PROBLEM DETAILS – Only those lines in the data below from the line containing "cyan hexagon: (53, 514) -> (113, 511), moved" through the line containing "black ellipse: (724, 331)", both included, should be restated word for word.

GIVEN RECORDS –
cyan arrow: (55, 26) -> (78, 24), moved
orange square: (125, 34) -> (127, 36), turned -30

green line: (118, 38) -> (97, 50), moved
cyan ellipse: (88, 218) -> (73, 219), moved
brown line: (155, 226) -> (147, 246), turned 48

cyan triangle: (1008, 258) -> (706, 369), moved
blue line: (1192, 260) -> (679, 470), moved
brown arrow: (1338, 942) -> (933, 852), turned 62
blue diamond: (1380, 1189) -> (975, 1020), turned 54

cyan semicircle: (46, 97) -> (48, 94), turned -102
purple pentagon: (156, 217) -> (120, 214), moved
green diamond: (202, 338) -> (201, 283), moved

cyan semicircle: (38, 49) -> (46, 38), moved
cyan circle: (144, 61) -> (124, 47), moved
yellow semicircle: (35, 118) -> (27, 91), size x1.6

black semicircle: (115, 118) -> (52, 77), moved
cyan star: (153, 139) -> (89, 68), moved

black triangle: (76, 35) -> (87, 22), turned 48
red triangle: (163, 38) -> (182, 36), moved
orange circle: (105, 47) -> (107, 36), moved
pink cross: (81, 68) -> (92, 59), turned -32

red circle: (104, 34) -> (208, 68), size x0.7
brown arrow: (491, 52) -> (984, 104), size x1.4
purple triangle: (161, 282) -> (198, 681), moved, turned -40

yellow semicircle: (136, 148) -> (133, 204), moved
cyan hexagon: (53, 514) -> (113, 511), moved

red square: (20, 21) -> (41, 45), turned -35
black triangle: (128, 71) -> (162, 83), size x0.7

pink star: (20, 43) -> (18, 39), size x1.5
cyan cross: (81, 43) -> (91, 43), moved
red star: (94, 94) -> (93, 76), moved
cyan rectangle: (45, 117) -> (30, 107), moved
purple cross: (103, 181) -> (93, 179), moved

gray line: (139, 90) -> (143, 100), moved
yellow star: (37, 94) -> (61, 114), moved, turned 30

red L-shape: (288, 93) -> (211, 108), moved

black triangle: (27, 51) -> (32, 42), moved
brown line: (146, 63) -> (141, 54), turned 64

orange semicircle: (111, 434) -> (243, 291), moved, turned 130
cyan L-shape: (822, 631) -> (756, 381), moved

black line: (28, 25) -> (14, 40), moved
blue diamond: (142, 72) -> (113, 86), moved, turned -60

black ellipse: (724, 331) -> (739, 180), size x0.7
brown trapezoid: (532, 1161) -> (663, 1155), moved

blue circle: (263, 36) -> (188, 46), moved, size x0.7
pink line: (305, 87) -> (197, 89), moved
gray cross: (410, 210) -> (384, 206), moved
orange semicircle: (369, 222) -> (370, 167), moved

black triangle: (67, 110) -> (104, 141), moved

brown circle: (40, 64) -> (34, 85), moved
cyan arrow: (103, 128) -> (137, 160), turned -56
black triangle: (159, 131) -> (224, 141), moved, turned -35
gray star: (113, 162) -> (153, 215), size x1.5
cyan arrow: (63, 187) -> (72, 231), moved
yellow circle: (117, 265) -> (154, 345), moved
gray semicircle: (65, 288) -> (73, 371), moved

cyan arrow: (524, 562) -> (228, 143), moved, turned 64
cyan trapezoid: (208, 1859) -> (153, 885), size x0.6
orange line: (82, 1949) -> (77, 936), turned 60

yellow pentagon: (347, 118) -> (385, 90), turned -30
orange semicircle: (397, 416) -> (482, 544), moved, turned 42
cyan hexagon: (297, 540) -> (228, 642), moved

EXERCISE OUTPUT –
cyan hexagon: (53, 514) -> (113, 511), moved

red square: (20, 21) -> (41, 45), turned -35
black triangle: (128, 71) -> (162, 83), size x0.7

pink star: (20, 43) -> (18, 39), size x1.5
cyan cross: (81, 43) -> (91, 43), moved
red star: (94, 94) -> (93, 76), moved
cyan rectangle: (45, 117) -> (30, 107), moved
purple cross: (103, 181) -> (93, 179), moved

gray line: (139, 90) -> (143, 100), moved
yellow star: (37, 94) -> (61, 114), moved, turned 30

red L-shape: (288, 93) -> (211, 108), moved

black triangle: (27, 51) -> (32, 42), moved
brown line: (146, 63) -> (141, 54), turned 64

orange semicircle: (111, 434) -> (243, 291), moved, turned 130
cyan L-shape: (822, 631) -> (756, 381), moved

black line: (28, 25) -> (14, 40), moved
blue diamond: (142, 72) -> (113, 86), moved, turned -60

black ellipse: (724, 331) -> (739, 180), size x0.7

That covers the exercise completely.